▶ WHAT TO PRODUCE
Word for word, write out all of the data below.

BEGIN RECORDS SHOWN

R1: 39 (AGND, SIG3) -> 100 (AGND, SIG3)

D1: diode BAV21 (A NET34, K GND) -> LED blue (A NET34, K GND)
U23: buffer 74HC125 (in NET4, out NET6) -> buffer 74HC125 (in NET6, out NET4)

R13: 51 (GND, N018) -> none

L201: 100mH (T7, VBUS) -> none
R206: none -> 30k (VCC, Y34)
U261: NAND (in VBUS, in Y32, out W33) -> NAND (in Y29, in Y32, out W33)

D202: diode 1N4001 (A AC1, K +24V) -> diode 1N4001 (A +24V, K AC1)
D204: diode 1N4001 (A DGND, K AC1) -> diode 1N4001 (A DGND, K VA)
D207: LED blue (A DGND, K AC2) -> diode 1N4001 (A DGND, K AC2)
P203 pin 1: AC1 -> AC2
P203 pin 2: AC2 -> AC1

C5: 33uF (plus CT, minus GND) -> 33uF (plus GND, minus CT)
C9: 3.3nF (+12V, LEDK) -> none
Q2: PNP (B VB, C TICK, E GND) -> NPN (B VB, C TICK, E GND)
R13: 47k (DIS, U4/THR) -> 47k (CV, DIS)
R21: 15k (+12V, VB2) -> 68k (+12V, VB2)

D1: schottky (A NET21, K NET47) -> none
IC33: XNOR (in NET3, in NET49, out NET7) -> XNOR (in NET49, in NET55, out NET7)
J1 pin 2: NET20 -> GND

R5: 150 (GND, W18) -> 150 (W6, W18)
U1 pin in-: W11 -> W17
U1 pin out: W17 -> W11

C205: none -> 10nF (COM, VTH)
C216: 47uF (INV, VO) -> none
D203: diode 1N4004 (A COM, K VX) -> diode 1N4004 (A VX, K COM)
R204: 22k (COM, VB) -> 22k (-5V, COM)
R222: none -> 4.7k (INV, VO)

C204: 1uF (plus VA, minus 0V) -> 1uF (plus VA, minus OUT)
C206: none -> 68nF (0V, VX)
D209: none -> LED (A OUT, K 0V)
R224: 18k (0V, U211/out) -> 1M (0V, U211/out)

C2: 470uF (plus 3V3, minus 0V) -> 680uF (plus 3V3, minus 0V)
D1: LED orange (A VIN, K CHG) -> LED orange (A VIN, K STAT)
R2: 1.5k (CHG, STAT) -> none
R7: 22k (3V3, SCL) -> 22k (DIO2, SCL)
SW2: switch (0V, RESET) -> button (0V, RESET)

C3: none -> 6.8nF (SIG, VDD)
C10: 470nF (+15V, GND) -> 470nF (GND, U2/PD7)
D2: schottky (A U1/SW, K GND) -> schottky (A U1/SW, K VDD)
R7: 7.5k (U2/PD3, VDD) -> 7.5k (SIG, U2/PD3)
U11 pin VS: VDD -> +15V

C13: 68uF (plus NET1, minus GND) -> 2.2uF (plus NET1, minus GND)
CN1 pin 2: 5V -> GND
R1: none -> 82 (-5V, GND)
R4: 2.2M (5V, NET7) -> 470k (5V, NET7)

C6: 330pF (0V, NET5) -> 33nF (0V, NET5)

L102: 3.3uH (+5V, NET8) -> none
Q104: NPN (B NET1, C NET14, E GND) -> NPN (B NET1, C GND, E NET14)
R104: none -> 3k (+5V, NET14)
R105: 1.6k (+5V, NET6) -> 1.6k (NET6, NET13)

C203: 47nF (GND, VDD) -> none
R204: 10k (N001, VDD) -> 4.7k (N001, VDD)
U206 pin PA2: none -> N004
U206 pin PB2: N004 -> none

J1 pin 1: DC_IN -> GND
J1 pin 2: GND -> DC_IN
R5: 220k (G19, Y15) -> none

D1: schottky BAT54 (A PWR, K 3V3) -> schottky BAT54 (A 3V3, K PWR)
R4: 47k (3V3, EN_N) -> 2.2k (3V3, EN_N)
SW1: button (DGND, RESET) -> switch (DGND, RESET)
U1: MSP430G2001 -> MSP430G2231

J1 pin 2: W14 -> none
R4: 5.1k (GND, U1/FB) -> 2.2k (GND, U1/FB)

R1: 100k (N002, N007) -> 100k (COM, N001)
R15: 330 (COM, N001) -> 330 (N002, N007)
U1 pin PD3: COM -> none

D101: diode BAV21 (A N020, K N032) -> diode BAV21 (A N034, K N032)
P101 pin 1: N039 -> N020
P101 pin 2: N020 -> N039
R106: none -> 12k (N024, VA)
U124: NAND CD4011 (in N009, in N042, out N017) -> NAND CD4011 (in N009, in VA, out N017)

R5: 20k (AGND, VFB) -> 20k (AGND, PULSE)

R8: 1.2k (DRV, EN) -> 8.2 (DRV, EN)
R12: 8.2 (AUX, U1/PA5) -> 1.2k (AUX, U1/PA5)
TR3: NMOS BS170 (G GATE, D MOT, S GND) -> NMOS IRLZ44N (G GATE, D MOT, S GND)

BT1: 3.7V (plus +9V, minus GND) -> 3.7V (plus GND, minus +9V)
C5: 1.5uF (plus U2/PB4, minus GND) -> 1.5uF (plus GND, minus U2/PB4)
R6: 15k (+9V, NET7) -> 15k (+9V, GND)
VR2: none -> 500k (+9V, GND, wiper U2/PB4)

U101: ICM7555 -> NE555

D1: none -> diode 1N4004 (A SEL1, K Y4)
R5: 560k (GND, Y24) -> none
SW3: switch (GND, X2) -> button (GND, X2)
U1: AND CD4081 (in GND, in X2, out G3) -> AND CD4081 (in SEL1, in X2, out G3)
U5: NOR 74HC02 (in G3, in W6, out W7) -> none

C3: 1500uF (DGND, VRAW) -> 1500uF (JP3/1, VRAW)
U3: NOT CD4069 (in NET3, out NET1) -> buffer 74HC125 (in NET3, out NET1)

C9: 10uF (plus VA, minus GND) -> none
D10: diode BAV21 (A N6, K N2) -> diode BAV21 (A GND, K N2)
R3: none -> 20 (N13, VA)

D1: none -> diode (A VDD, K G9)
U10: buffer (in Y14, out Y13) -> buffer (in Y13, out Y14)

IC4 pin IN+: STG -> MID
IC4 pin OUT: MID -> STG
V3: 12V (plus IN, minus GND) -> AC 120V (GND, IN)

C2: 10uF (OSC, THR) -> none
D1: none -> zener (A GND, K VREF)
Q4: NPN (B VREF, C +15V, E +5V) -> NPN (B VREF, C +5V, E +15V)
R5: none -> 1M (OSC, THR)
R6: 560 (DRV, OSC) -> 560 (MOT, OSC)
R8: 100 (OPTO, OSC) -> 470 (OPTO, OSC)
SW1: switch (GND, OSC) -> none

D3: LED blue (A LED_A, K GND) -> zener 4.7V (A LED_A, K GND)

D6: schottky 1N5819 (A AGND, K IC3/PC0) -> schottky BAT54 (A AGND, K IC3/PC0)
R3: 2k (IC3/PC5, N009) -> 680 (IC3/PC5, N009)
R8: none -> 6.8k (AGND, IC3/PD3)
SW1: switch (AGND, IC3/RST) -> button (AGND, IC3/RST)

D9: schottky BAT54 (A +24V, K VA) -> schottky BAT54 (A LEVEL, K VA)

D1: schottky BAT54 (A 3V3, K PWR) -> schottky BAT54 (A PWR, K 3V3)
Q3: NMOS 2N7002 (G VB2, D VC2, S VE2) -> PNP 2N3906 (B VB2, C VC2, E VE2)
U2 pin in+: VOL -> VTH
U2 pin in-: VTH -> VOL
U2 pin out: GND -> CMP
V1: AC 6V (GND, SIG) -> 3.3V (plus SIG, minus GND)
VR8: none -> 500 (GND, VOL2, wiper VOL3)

END RECORDS SHOWN

▶ WRITTEN ANSWER
R1: 39 (AGND, SIG3) -> 100 (AGND, SIG3)

D1: diode BAV21 (A NET34, K GND) -> LED blue (A NET34, K GND)
U23: buffer 74HC125 (in NET4, out NET6) -> buffer 74HC125 (in NET6, out NET4)

R13: 51 (GND, N018) -> none

L201: 100mH (T7, VBUS) -> none
R206: none -> 30k (VCC, Y34)
U261: NAND (in VBUS, in Y32, out W33) -> NAND (in Y29, in Y32, out W33)

D202: diode 1N4001 (A AC1, K +24V) -> diode 1N4001 (A +24V, K AC1)
D204: diode 1N4001 (A DGND, K AC1) -> diode 1N4001 (A DGND, K VA)
D207: LED blue (A DGND, K AC2) -> diode 1N4001 (A DGND, K AC2)
P203 pin 1: AC1 -> AC2
P203 pin 2: AC2 -> AC1

C5: 33uF (plus CT, minus GND) -> 33uF (plus GND, minus CT)
C9: 3.3nF (+12V, LEDK) -> none
Q2: PNP (B VB, C TICK, E GND) -> NPN (B VB, C TICK, E GND)
R13: 47k (DIS, U4/THR) -> 47k (CV, DIS)
R21: 15k (+12V, VB2) -> 68k (+12V, VB2)

D1: schottky (A NET21, K NET47) -> none
IC33: XNOR (in NET3, in NET49, out NET7) -> XNOR (in NET49, in NET55, out NET7)
J1 pin 2: NET20 -> GND

R5: 150 (GND, W18) -> 150 (W6, W18)
U1 pin in-: W11 -> W17
U1 pin out: W17 -> W11

C205: none -> 10nF (COM, VTH)
C216: 47uF (INV, VO) -> none
D203: diode 1N4004 (A COM, K VX) -> diode 1N4004 (A VX, K COM)
R204: 22k (COM, VB) -> 22k (-5V, COM)
R222: none -> 4.7k (INV, VO)

C204: 1uF (plus VA, minus 0V) -> 1uF (plus VA, minus OUT)
C206: none -> 68nF (0V, VX)
D209: none -> LED (A OUT, K 0V)
R224: 18k (0V, U211/out) -> 1M (0V, U211/out)

C2: 470uF (plus 3V3, minus 0V) -> 680uF (plus 3V3, minus 0V)
D1: LED orange (A VIN, K CHG) -> LED orange (A VIN, K STAT)
R2: 1.5k (CHG, STAT) -> none
R7: 22k (3V3, SCL) -> 22k (DIO2, SCL)
SW2: switch (0V, RESET) -> button (0V, RESET)

C3: none -> 6.8nF (SIG, VDD)
C10: 470nF (+15V, GND) -> 470nF (GND, U2/PD7)
D2: schottky (A U1/SW, K GND) -> schottky (A U1/SW, K VDD)
R7: 7.5k (U2/PD3, VDD) -> 7.5k (SIG, U2/PD3)
U11 pin VS: VDD -> +15V

C13: 68uF (plus NET1, minus GND) -> 2.2uF (plus NET1, minus GND)
CN1 pin 2: 5V -> GND
R1: none -> 82 (-5V, GND)
R4: 2.2M (5V, NET7) -> 470k (5V, NET7)

C6: 330pF (0V, NET5) -> 33nF (0V, NET5)

L102: 3.3uH (+5V, NET8) -> none
Q104: NPN (B NET1, C NET14, E GND) -> NPN (B NET1, C GND, E NET14)
R104: none -> 3k (+5V, NET14)
R105: 1.6k (+5V, NET6) -> 1.6k (NET6, NET13)

C203: 47nF (GND, VDD) -> none
R204: 10k (N001, VDD) -> 4.7k (N001, VDD)
U206 pin PA2: none -> N004
U206 pin PB2: N004 -> none

J1 pin 1: DC_IN -> GND
J1 pin 2: GND -> DC_IN
R5: 220k (G19, Y15) -> none

D1: schottky BAT54 (A PWR, K 3V3) -> schottky BAT54 (A 3V3, K PWR)
R4: 47k (3V3, EN_N) -> 2.2k (3V3, EN_N)
SW1: button (DGND, RESET) -> switch (DGND, RESET)
U1: MSP430G2001 -> MSP430G2231

J1 pin 2: W14 -> none
R4: 5.1k (GND, U1/FB) -> 2.2k (GND, U1/FB)

R1: 100k (N002, N007) -> 100k (COM, N001)
R15: 330 (COM, N001) -> 330 (N002, N007)
U1 pin PD3: COM -> none

D101: diode BAV21 (A N020, K N032) -> diode BAV21 (A N034, K N032)
P101 pin 1: N039 -> N020
P101 pin 2: N020 -> N039
R106: none -> 12k (N024, VA)
U124: NAND CD4011 (in N009, in N042, out N017) -> NAND CD4011 (in N009, in VA, out N017)

R5: 20k (AGND, VFB) -> 20k (AGND, PULSE)

R8: 1.2k (DRV, EN) -> 8.2 (DRV, EN)
R12: 8.2 (AUX, U1/PA5) -> 1.2k (AUX, U1/PA5)
TR3: NMOS BS170 (G GATE, D MOT, S GND) -> NMOS IRLZ44N (G GATE, D MOT, S GND)

BT1: 3.7V (plus +9V, minus GND) -> 3.7V (plus GND, minus +9V)
C5: 1.5uF (plus U2/PB4, minus GND) -> 1.5uF (plus GND, minus U2/PB4)
R6: 15k (+9V, NET7) -> 15k (+9V, GND)
VR2: none -> 500k (+9V, GND, wiper U2/PB4)

U101: ICM7555 -> NE555

D1: none -> diode 1N4004 (A SEL1, K Y4)
R5: 560k (GND, Y24) -> none
SW3: switch (GND, X2) -> button (GND, X2)
U1: AND CD4081 (in GND, in X2, out G3) -> AND CD4081 (in SEL1, in X2, out G3)
U5: NOR 74HC02 (in G3, in W6, out W7) -> none

C3: 1500uF (DGND, VRAW) -> 1500uF (JP3/1, VRAW)
U3: NOT CD4069 (in NET3, out NET1) -> buffer 74HC125 (in NET3, out NET1)

C9: 10uF (plus VA, minus GND) -> none
D10: diode BAV21 (A N6, K N2) -> diode BAV21 (A GND, K N2)
R3: none -> 20 (N13, VA)

D1: none -> diode (A VDD, K G9)
U10: buffer (in Y14, out Y13) -> buffer (in Y13, out Y14)

IC4 pin IN+: STG -> MID
IC4 pin OUT: MID -> STG
V3: 12V (plus IN, minus GND) -> AC 120V (GND, IN)

C2: 10uF (OSC, THR) -> none
D1: none -> zener (A GND, K VREF)
Q4: NPN (B VREF, C +15V, E +5V) -> NPN (B VREF, C +5V, E +15V)
R5: none -> 1M (OSC, THR)
R6: 560 (DRV, OSC) -> 560 (MOT, OSC)
R8: 100 (OPTO, OSC) -> 470 (OPTO, OSC)
SW1: switch (GND, OSC) -> none

D3: LED blue (A LED_A, K GND) -> zener 4.7V (A LED_A, K GND)

D6: schottky 1N5819 (A AGND, K IC3/PC0) -> schottky BAT54 (A AGND, K IC3/PC0)
R3: 2k (IC3/PC5, N009) -> 680 (IC3/PC5, N009)
R8: none -> 6.8k (AGND, IC3/PD3)
SW1: switch (AGND, IC3/RST) -> button (AGND, IC3/RST)

D9: schottky BAT54 (A +24V, K VA) -> schottky BAT54 (A LEVEL, K VA)

D1: schottky BAT54 (A 3V3, K PWR) -> schottky BAT54 (A PWR, K 3V3)
Q3: NMOS 2N7002 (G VB2, D VC2, S VE2) -> PNP 2N3906 (B VB2, C VC2, E VE2)
U2 pin in+: VOL -> VTH
U2 pin in-: VTH -> VOL
U2 pin out: GND -> CMP
V1: AC 6V (GND, SIG) -> 3.3V (plus SIG, minus GND)
VR8: none -> 500 (GND, VOL2, wiper VOL3)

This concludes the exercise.